## Input material
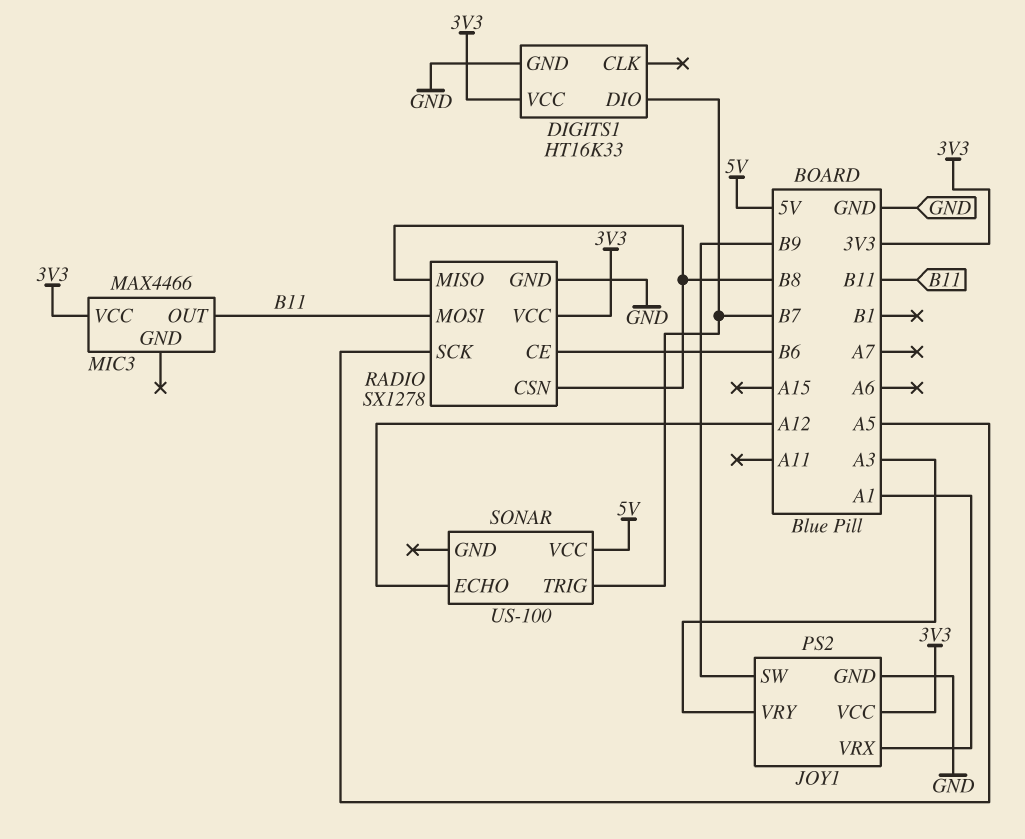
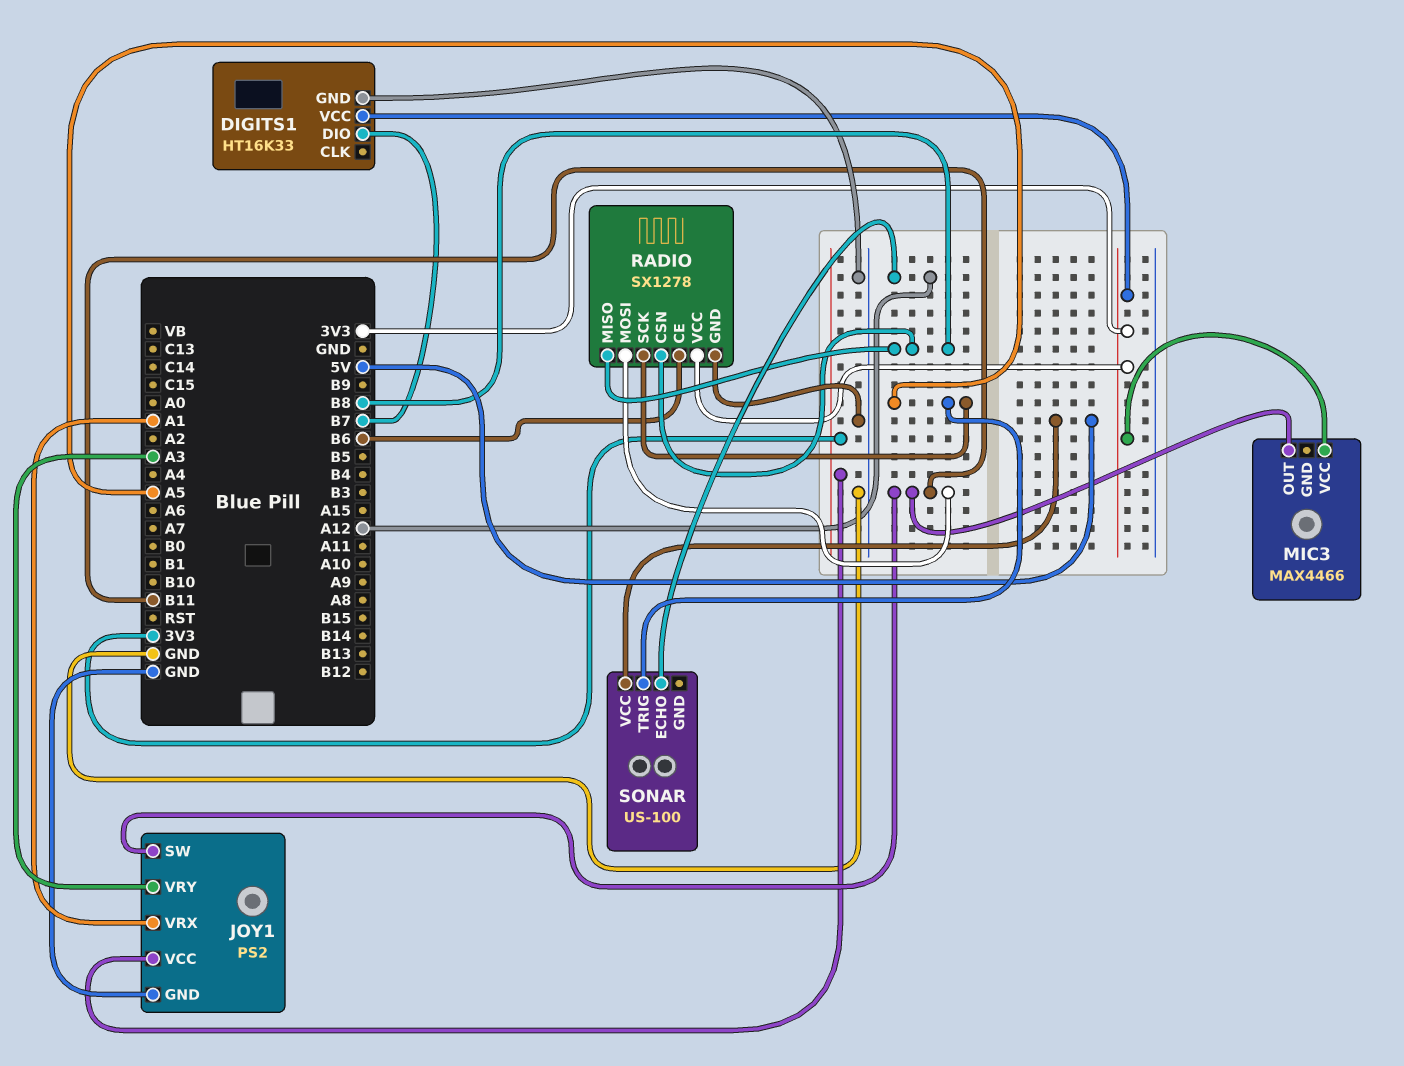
JOY1 pin SW: B9 -> B11
SONAR pin TRIG: B7 -> A5

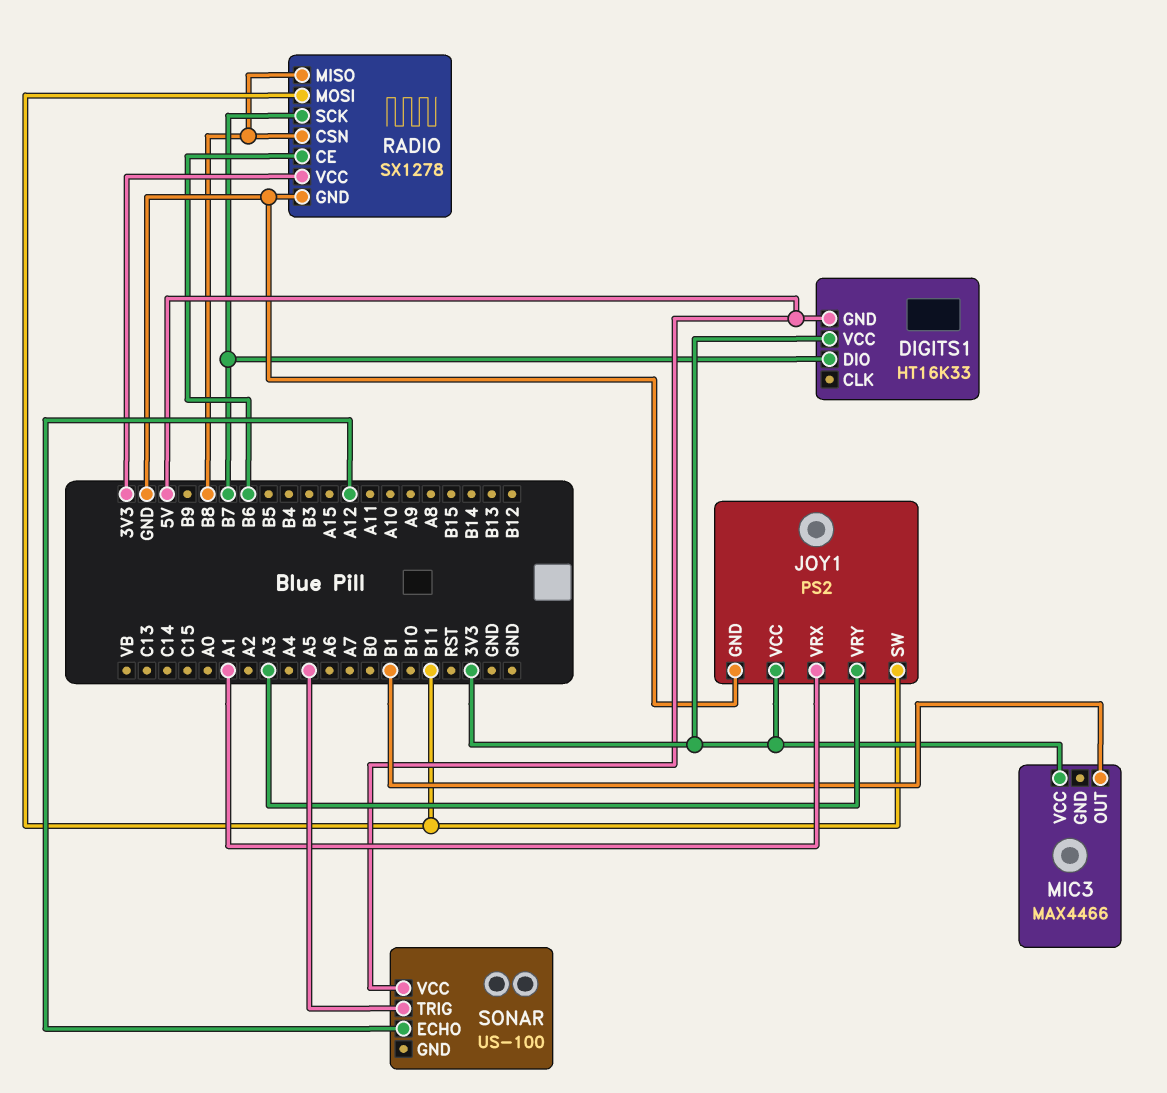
DIGITS1 pin GND: GND -> 5V
MIC3 pin OUT: B11 -> B1
RADIO pin SCK: A5 -> B7

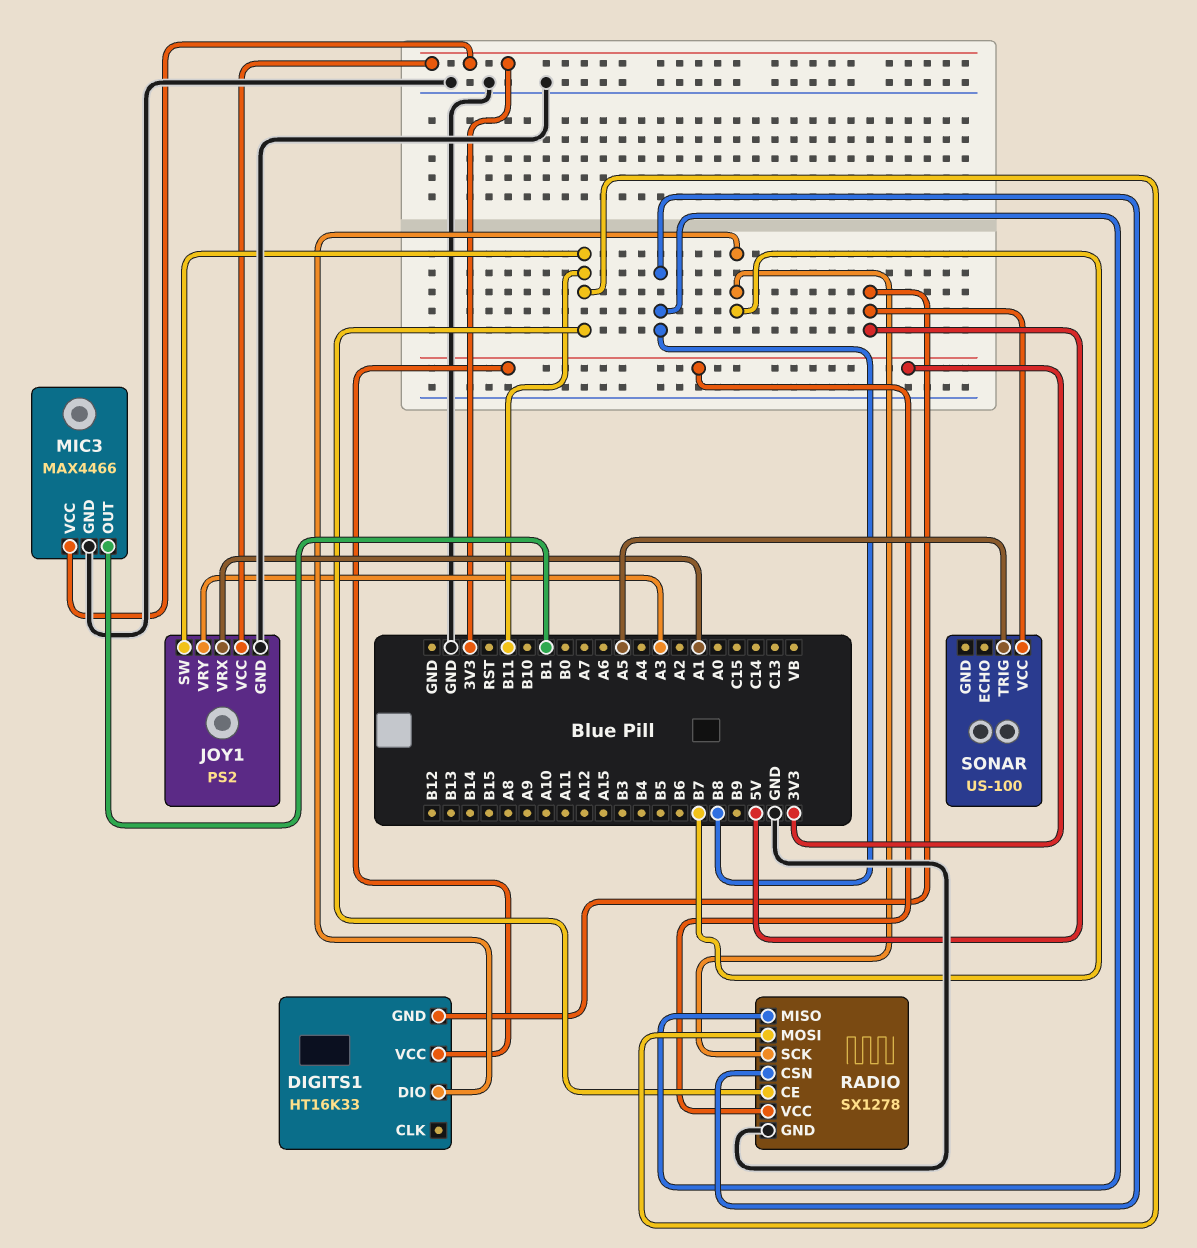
MIC3 pin GND: none -> GND
RADIO pin CE: B6 -> B11
SONAR pin ECHO: A12 -> none

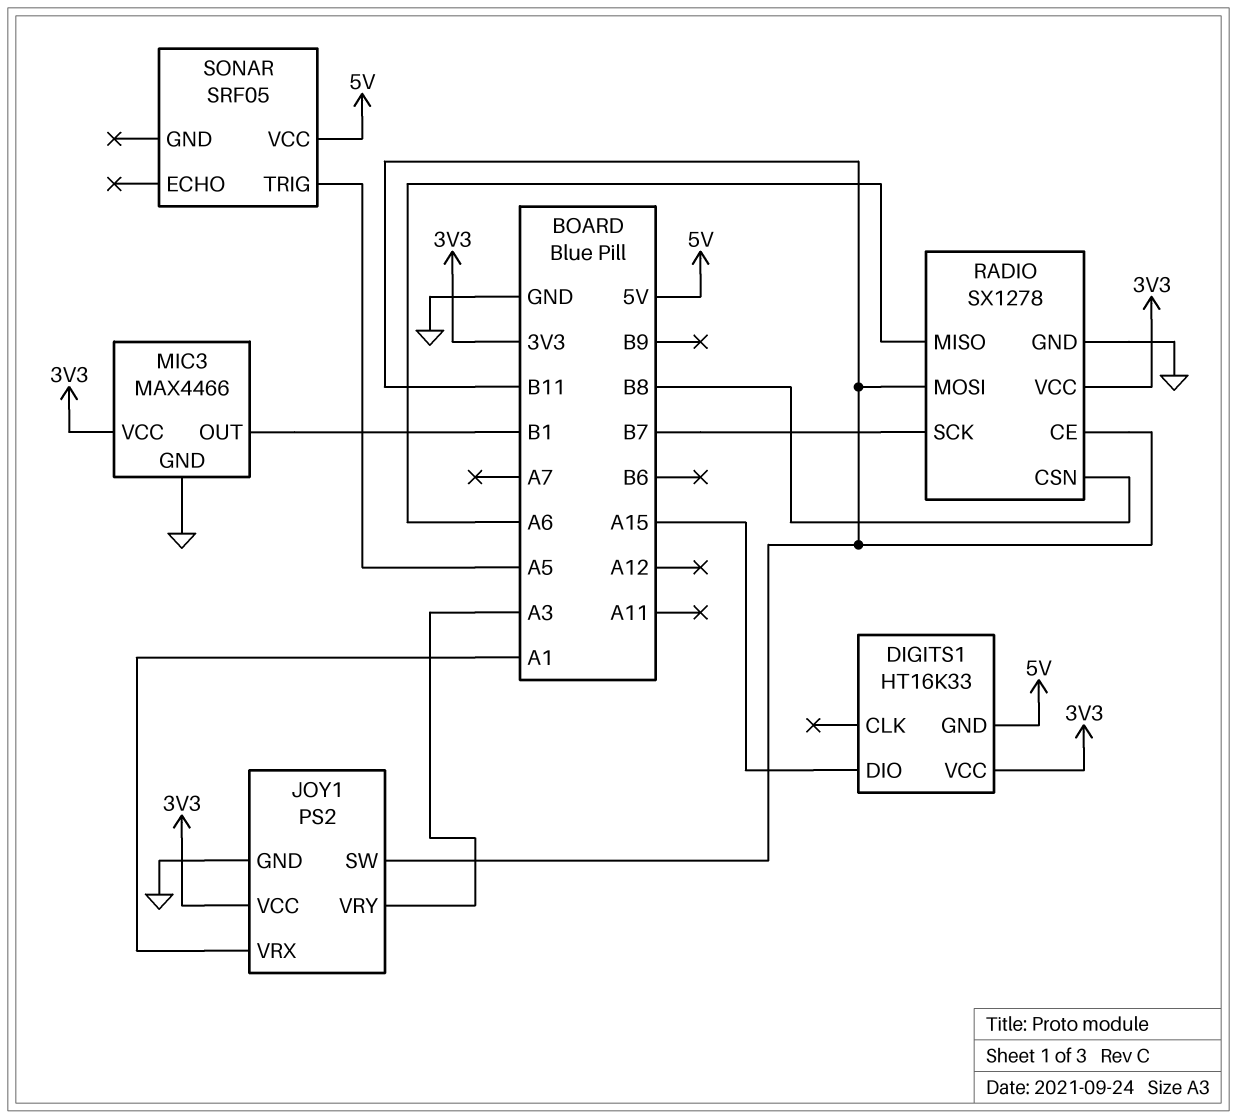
DIGITS1 pin DIO: B7 -> A15
RADIO pin MISO: B8 -> A6
SONAR: US-100 -> SRF05

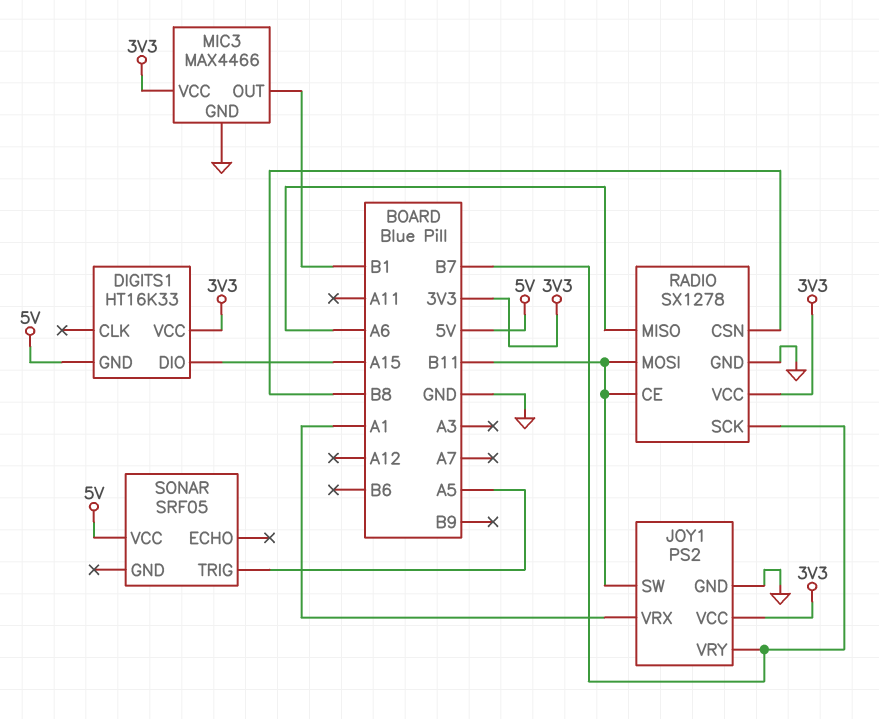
JOY1 pin VRY: A3 -> B7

## Task item
The records must be copied with no word altered, and without their pictures.

## Response box
JOY1 pin SW: B9 -> B11
SONAR pin TRIG: B7 -> A5

DIGITS1 pin GND: GND -> 5V
MIC3 pin OUT: B11 -> B1
RADIO pin SCK: A5 -> B7

MIC3 pin GND: none -> GND
RADIO pin CE: B6 -> B11
SONAR pin ECHO: A12 -> none

DIGITS1 pin DIO: B7 -> A15
RADIO pin MISO: B8 -> A6
SONAR: US-100 -> SRF05

JOY1 pin VRY: A3 -> B7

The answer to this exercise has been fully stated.